## TASK INSTRUCTIONS
Nothing but the data below, returned exactly, should appear in the answer.

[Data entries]
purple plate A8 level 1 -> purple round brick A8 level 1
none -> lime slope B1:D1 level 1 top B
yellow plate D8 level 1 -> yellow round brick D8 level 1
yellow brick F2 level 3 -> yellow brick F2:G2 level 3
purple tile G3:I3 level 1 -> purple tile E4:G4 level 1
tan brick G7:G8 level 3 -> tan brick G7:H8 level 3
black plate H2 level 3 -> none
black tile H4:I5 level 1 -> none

## SOLVED EXERCISE
purple plate A8 level 1 -> purple round brick A8 level 1
none -> lime slope B1:D1 level 1 top B
yellow plate D8 level 1 -> yellow round brick D8 level 1
yellow brick F2 level 3 -> yellow brick F2:G2 level 3
purple tile G3:I3 level 1 -> purple tile E4:G4 level 1
tan brick G7:G8 level 3 -> tan brick G7:H8 level 3
black plate H2 level 3 -> none
black tile H4:I5 level 1 -> none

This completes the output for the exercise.